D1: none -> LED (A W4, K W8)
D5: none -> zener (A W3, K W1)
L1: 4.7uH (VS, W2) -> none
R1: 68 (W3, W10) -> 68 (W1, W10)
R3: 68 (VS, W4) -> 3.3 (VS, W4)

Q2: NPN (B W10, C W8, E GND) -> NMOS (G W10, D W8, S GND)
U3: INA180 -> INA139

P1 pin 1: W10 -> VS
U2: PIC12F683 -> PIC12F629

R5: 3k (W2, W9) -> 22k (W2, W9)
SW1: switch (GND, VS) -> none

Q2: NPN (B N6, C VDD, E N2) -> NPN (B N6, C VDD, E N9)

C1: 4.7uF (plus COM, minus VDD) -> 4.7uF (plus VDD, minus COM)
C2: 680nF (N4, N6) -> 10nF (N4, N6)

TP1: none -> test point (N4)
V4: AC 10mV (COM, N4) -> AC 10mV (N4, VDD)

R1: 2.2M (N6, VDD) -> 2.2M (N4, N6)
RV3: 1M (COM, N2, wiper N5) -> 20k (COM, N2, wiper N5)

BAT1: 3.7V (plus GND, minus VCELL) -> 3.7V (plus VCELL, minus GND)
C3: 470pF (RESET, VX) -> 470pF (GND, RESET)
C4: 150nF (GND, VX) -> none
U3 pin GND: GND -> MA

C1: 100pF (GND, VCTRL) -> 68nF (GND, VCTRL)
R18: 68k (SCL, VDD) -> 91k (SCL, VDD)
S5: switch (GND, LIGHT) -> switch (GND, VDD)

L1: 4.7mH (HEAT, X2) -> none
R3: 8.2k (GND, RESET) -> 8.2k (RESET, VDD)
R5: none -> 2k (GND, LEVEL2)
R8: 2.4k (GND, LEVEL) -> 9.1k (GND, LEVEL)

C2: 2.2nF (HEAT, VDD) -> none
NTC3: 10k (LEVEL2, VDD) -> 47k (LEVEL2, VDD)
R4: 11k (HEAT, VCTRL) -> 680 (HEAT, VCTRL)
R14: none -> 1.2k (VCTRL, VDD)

● Exercise instructions
An exact copy of all the records is what is needed here.

● Task result
D1: none -> LED (A W4, K W8)
D5: none -> zener (A W3, K W1)
L1: 4.7uH (VS, W2) -> none
R1: 68 (W3, W10) -> 68 (W1, W10)
R3: 68 (VS, W4) -> 3.3 (VS, W4)

Q2: NPN (B W10, C W8, E GND) -> NMOS (G W10, D W8, S GND)
U3: INA180 -> INA139

P1 pin 1: W10 -> VS
U2: PIC12F683 -> PIC12F629

R5: 3k (W2, W9) -> 22k (W2, W9)
SW1: switch (GND, VS) -> none

Q2: NPN (B N6, C VDD, E N2) -> NPN (B N6, C VDD, E N9)

C1: 4.7uF (plus COM, minus VDD) -> 4.7uF (plus VDD, minus COM)
C2: 680nF (N4, N6) -> 10nF (N4, N6)

TP1: none -> test point (N4)
V4: AC 10mV (COM, N4) -> AC 10mV (N4, VDD)

R1: 2.2M (N6, VDD) -> 2.2M (N4, N6)
RV3: 1M (COM, N2, wiper N5) -> 20k (COM, N2, wiper N5)

BAT1: 3.7V (plus GND, minus VCELL) -> 3.7V (plus VCELL, minus GND)
C3: 470pF (RESET, VX) -> 470pF (GND, RESET)
C4: 150nF (GND, VX) -> none
U3 pin GND: GND -> MA

C1: 100pF (GND, VCTRL) -> 68nF (GND, VCTRL)
R18: 68k (SCL, VDD) -> 91k (SCL, VDD)
S5: switch (GND, LIGHT) -> switch (GND, VDD)

L1: 4.7mH (HEAT, X2) -> none
R3: 8.2k (GND, RESET) -> 8.2k (RESET, VDD)
R5: none -> 2k (GND, LEVEL2)
R8: 2.4k (GND, LEVEL) -> 9.1k (GND, LEVEL)

C2: 2.2nF (HEAT, VDD) -> none
NTC3: 10k (LEVEL2, VDD) -> 47k (LEVEL2, VDD)
R4: 11k (HEAT, VCTRL) -> 680 (HEAT, VCTRL)
R14: none -> 1.2k (VCTRL, VDD)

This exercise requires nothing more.